===== Dataset

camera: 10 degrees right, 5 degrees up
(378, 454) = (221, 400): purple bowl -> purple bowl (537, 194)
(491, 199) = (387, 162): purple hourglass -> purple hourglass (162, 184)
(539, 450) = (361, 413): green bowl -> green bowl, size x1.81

==========
===== Dataset

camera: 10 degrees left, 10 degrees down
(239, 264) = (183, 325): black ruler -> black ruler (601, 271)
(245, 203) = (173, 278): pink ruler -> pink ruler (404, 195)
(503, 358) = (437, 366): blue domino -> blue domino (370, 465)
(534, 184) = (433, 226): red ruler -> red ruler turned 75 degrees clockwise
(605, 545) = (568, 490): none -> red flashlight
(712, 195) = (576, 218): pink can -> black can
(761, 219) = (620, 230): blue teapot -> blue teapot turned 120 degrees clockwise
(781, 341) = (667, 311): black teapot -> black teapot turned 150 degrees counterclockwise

==========
===== Dataset

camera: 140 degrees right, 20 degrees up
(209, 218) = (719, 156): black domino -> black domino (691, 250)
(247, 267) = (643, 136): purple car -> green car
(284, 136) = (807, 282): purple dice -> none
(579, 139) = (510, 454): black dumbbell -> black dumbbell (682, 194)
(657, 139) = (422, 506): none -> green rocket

==========

The stretch of entries above that starts with the line containing "(239, 264) = (183, 325): black" and goes on through the line containing "(781, 341) = (667, 311): black" is to be transcribed exactly, and no other line is to be transcribed.

(239, 264) = (183, 325): black ruler -> black ruler (601, 271)
(245, 203) = (173, 278): pink ruler -> pink ruler (404, 195)
(503, 358) = (437, 366): blue domino -> blue domino (370, 465)
(534, 184) = (433, 226): red ruler -> red ruler turned 75 degrees clockwise
(605, 545) = (568, 490): none -> red flashlight
(712, 195) = (576, 218): pink can -> black can
(761, 219) = (620, 230): blue teapot -> blue teapot turned 120 degrees clockwise
(781, 341) = (667, 311): black teapot -> black teapot turned 150 degrees counterclockwise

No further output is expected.